■ Exercise data ■
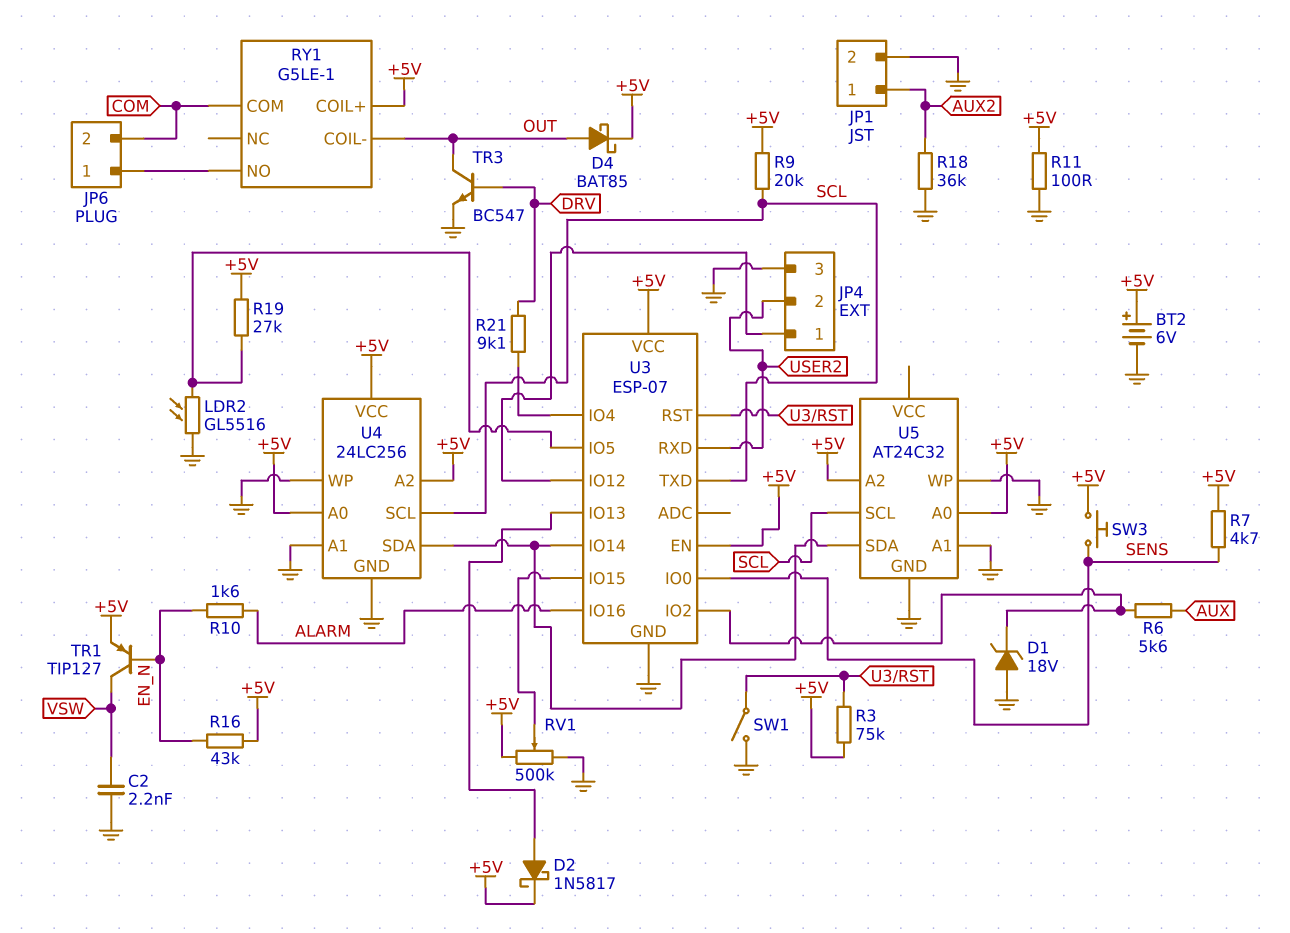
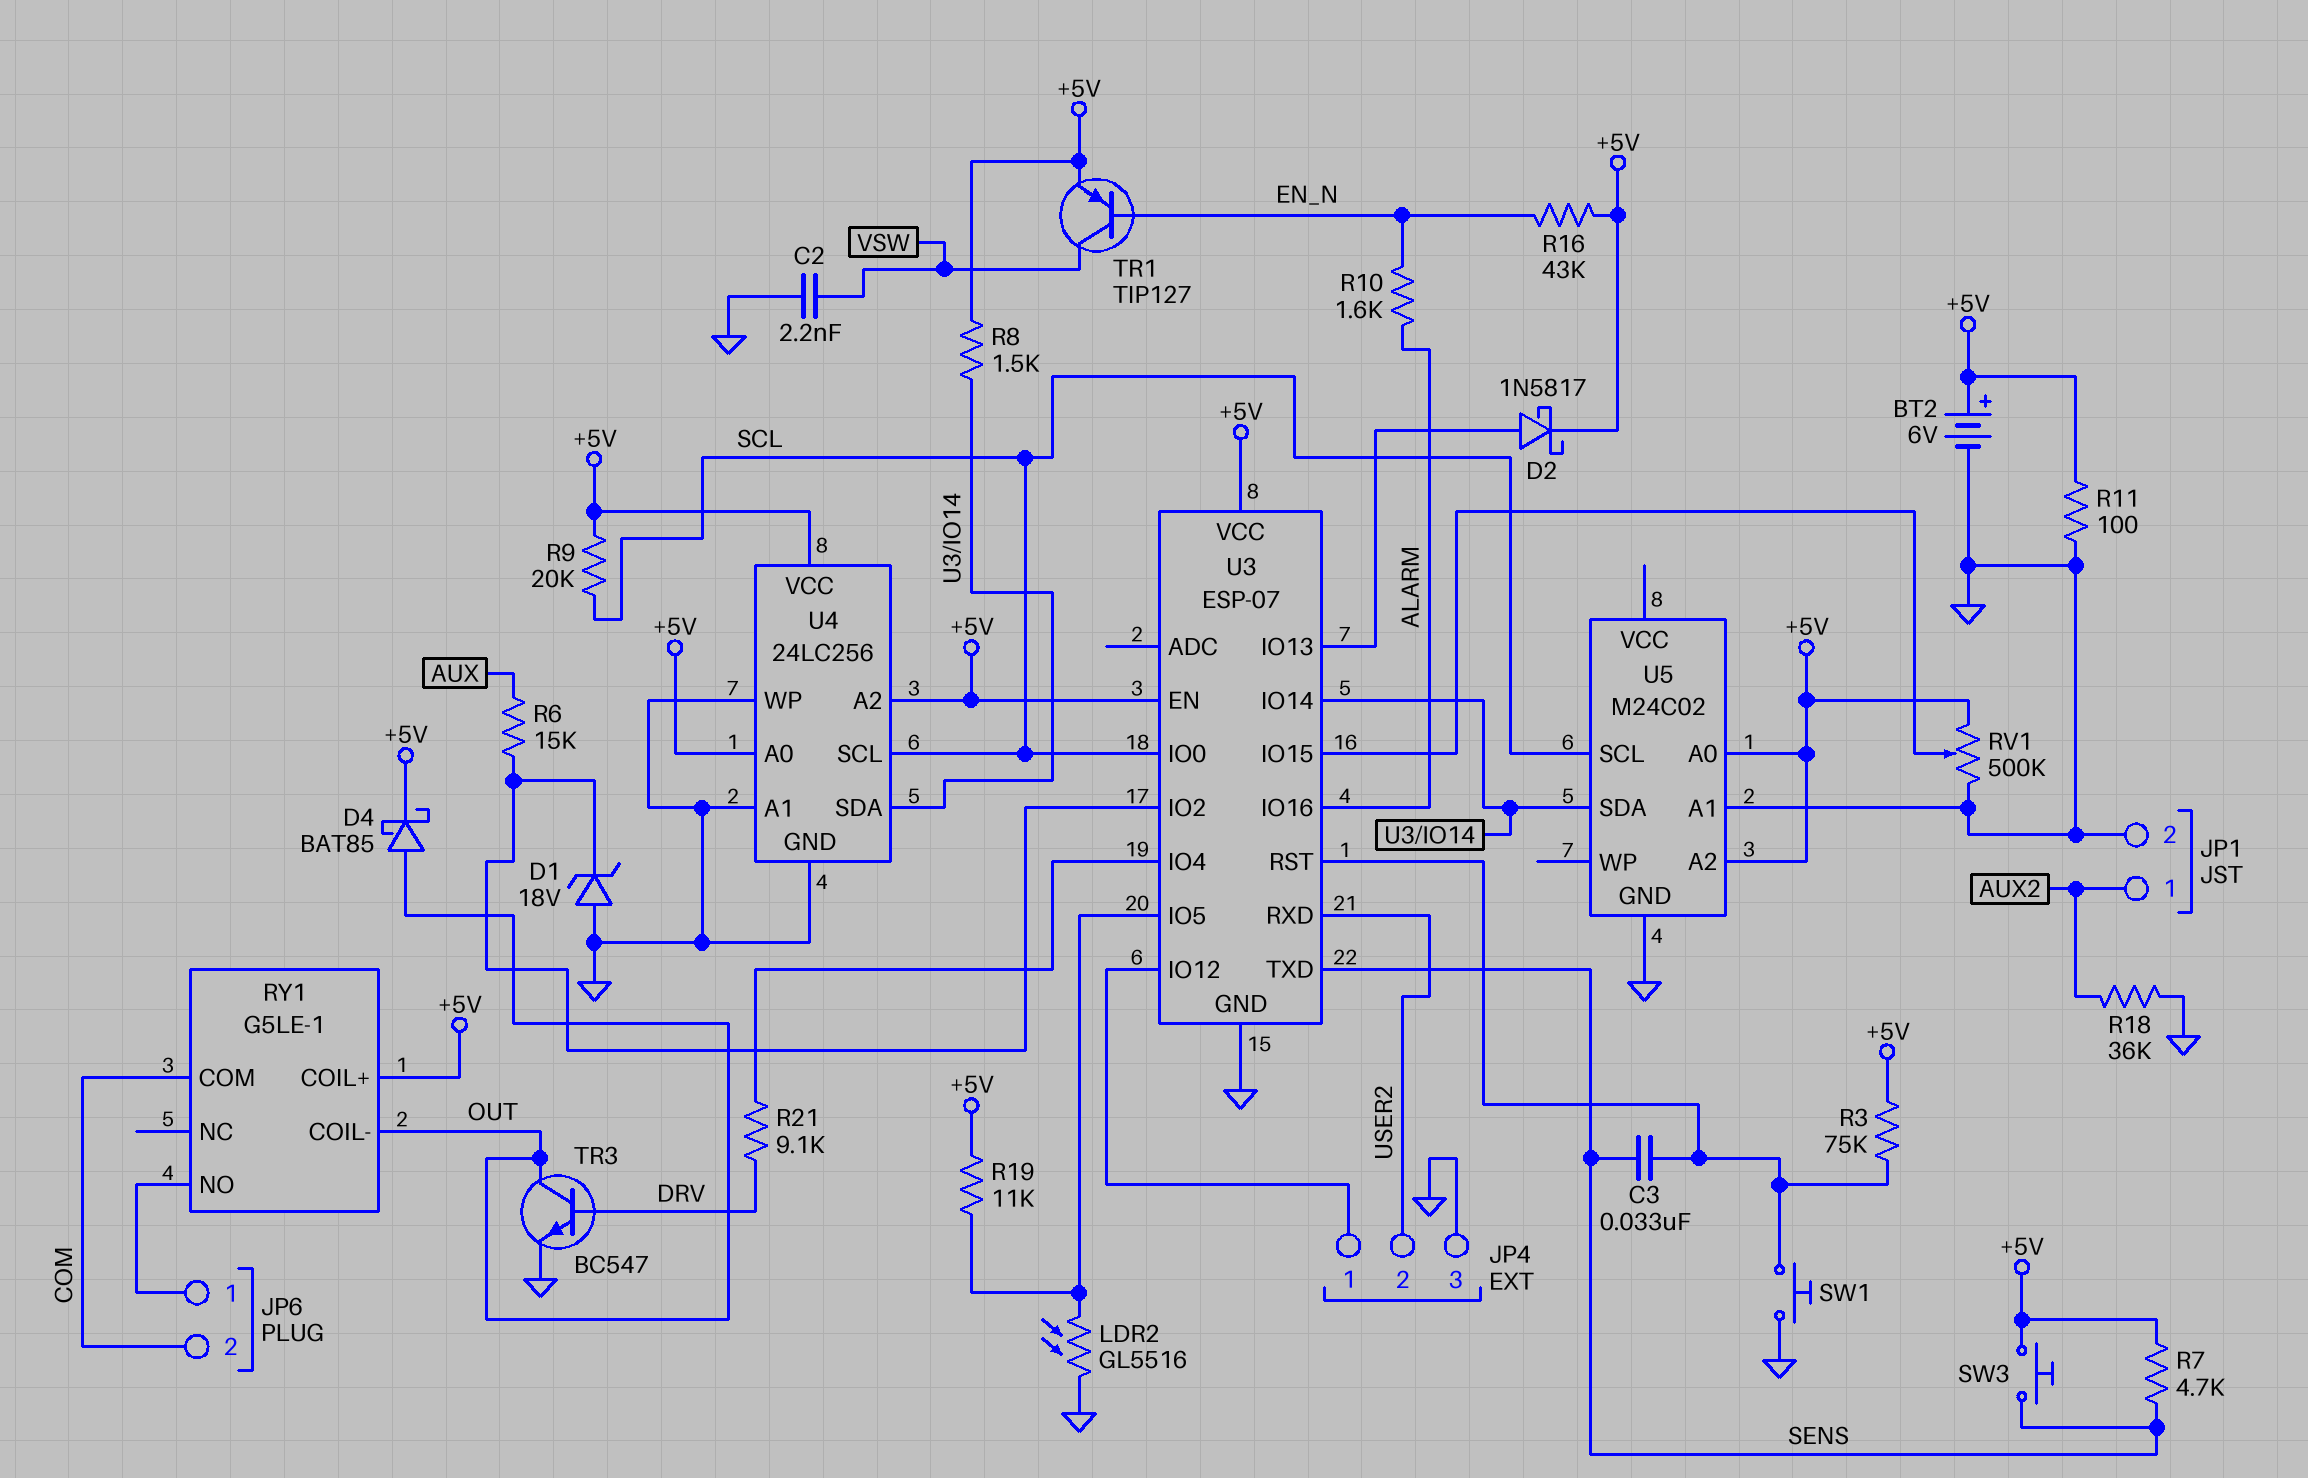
C3: none -> 33nF (SENS, U3/RST)
R6: 5.6k (AUX, U3/IO2) -> 15k (AUX, U3/IO2)
R8: none -> 1.5k (+5V, U3/IO14)
R19: 27k (+5V, U3/IO5) -> 11k (+5V, U3/IO5)
SW1: switch (GND, U3/RST) -> button (GND, U3/RST)
U3 pin IO0: SENS -> SCL
U3 pin TXD: SCL -> SENS
U5: AT24C32 -> M24C02
U5 pin WP: GND -> none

■ Aim of the task ■
Without including any picture, restate every entry above exactly.

■ Task result ■
C3: none -> 33nF (SENS, U3/RST)
R6: 5.6k (AUX, U3/IO2) -> 15k (AUX, U3/IO2)
R8: none -> 1.5k (+5V, U3/IO14)
R19: 27k (+5V, U3/IO5) -> 11k (+5V, U3/IO5)
SW1: switch (GND, U3/RST) -> button (GND, U3/RST)
U3 pin IO0: SENS -> SCL
U3 pin TXD: SCL -> SENS
U5: AT24C32 -> M24C02
U5 pin WP: GND -> none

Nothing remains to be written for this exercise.